■ Provided data ■
★ ★ ★

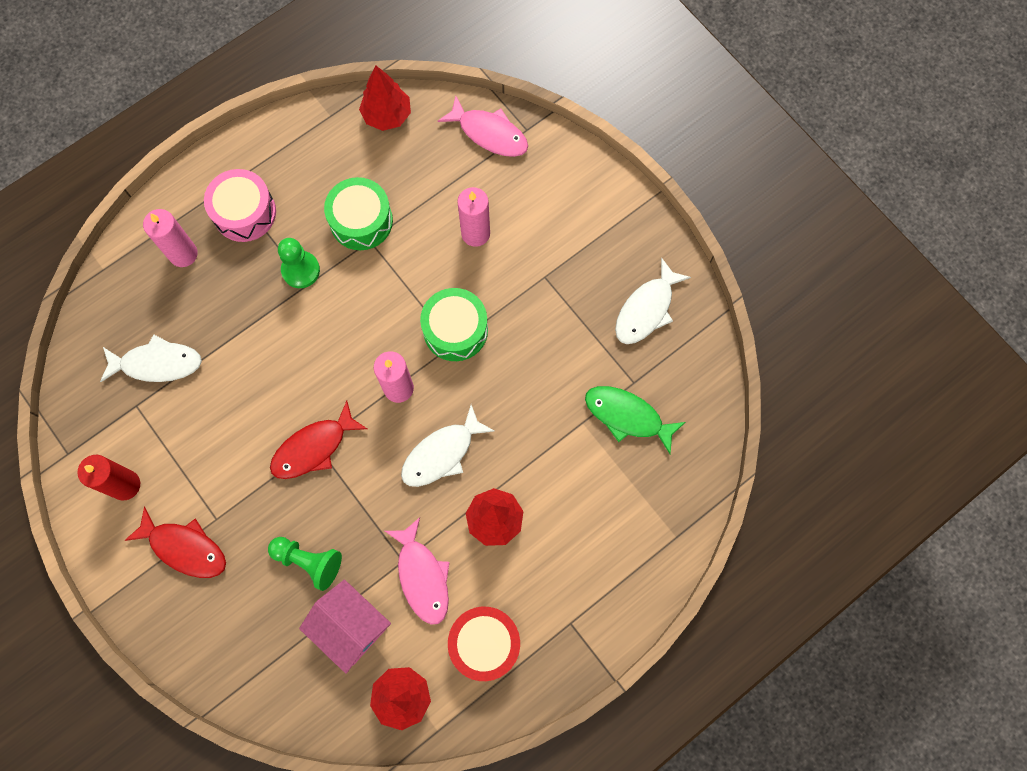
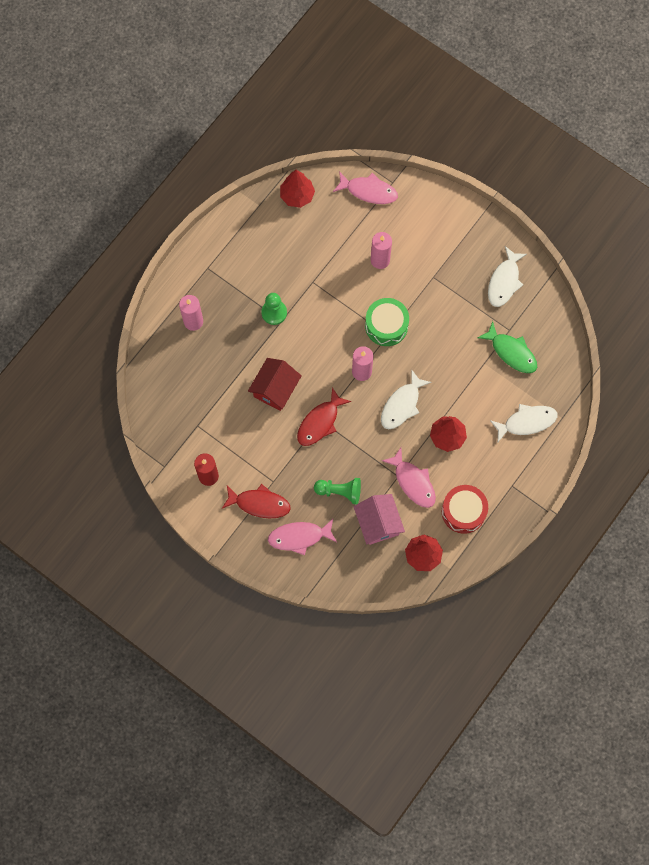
camera: 15 degrees left, 0 degrees up
(157, 363) = (201, 396): white fish -> white fish (526, 422)
(226, 616) = (299, 537): none -> pink fish
(244, 212) = (224, 284): pink drum -> none
(265, 381) = (275, 389): none -> red house
(350, 627) = (378, 523): pink house -> pink house turned 45 degrees clockwise
(361, 221) = (303, 270): green drum -> none
(627, 416) = (511, 352): green fish -> green fish turned 150 degrees counterclockwise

★ ★ ★

■ Assigned task ■
An answer that restates all the entries exactly and drops the images is what is needed.

■ Result of the exercise ■
camera: 15 degrees left, 0 degrees up
(157, 363) = (201, 396): white fish -> white fish (526, 422)
(226, 616) = (299, 537): none -> pink fish
(244, 212) = (224, 284): pink drum -> none
(265, 381) = (275, 389): none -> red house
(350, 627) = (378, 523): pink house -> pink house turned 45 degrees clockwise
(361, 221) = (303, 270): green drum -> none
(627, 416) = (511, 352): green fish -> green fish turned 150 degrees counterclockwise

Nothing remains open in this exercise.